**YOUR TASK:** Consider each line of the material below and note whether it holds "triangle". State how many do, and nothing else.

RECORDS TO USE Block Start

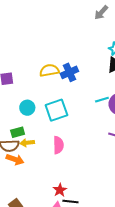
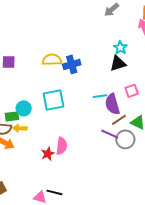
cyan circle: (27, 108) -> (24, 108), moved
pink semicircle: (58, 145) -> (62, 146), moved
red star: (60, 190) -> (48, 154), moved

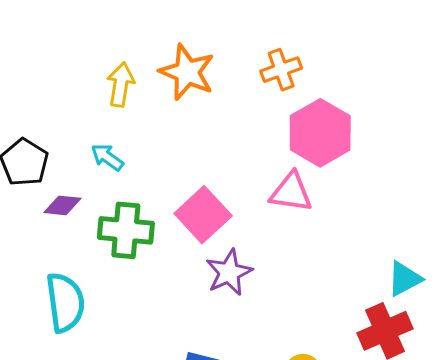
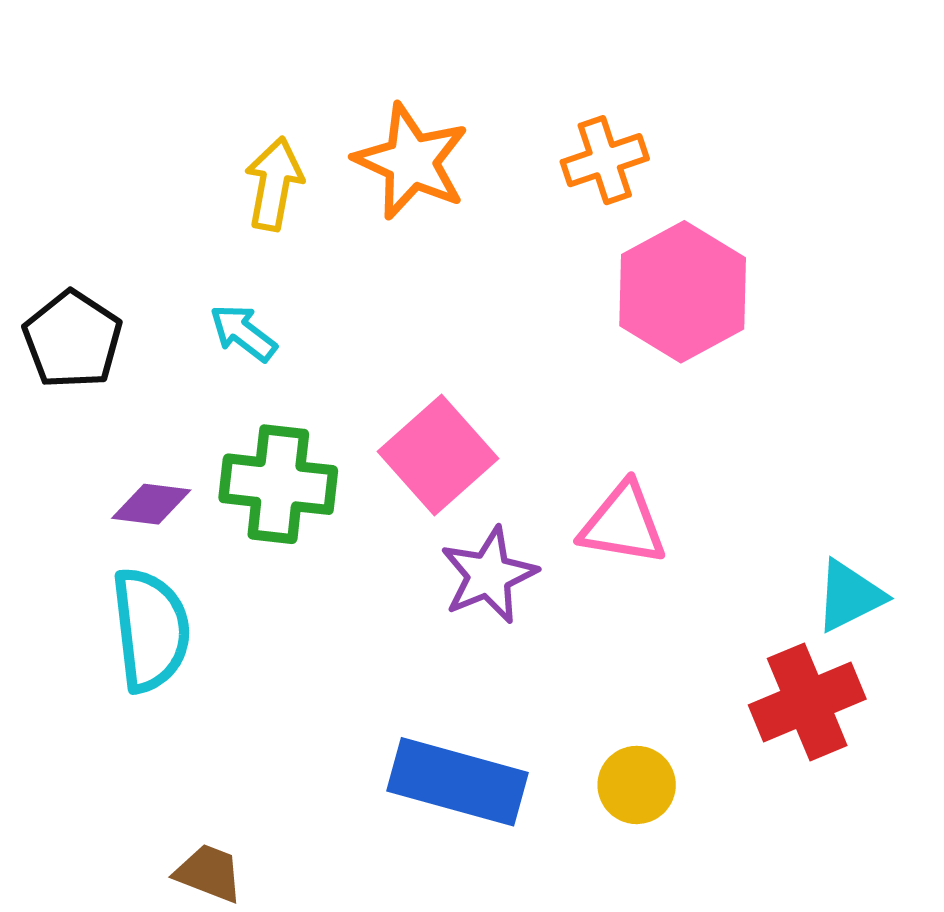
pink triangle: (291, 192) -> (623, 524), moved
purple diamond: (62, 205) -> (151, 504), moved

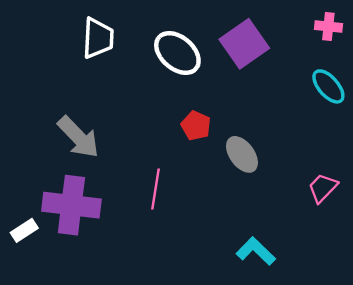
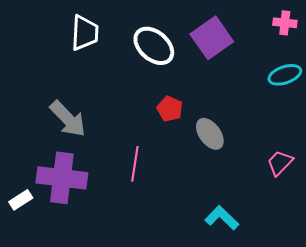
cyan ellipse: (328, 86) -> (285, 75), turned -68

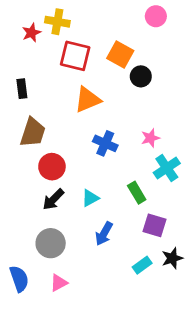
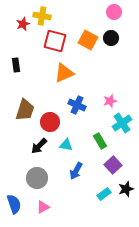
black circle: (141, 76) -> (111, 38), moved
brown trapezoid: (33, 132) -> (25, 110), moved
red circle: (52, 167) -> (50, 122), moved
cyan triangle: (90, 198) -> (66, 145), turned 40
purple square: (154, 225) -> (113, 165), turned 30

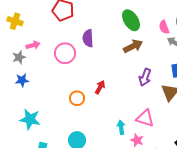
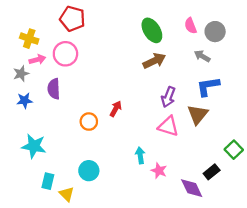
yellow cross: (15, 21) -> (29, 39), moved
pink semicircle: (164, 27) -> (191, 26), moved
purple semicircle: (88, 38) -> (54, 89), moved
pink circle: (65, 53) -> (65, 54), moved
pink triangle: (145, 118) -> (168, 126), moved

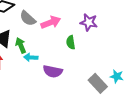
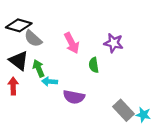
gray semicircle: (28, 18) -> (33, 39), moved
pink arrow: (51, 22) -> (72, 43), turned 84
cyan star: (117, 76) -> (143, 115), moved

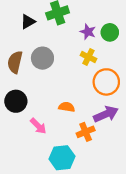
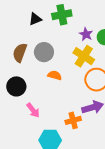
yellow cross: (88, 57) -> (84, 56), size x1.5
orange semicircle: (67, 107) -> (55, 75), moved

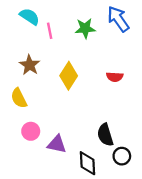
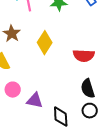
red semicircle: (115, 77) -> (84, 56), moved, size x1.5
black semicircle: (105, 135) -> (88, 89), moved

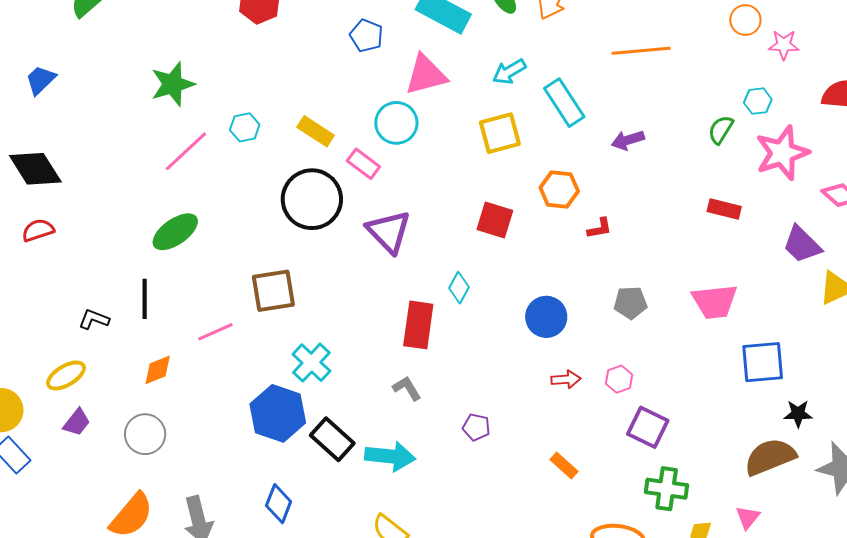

RECORDS TO USE Block End

**SOLUTION:** 3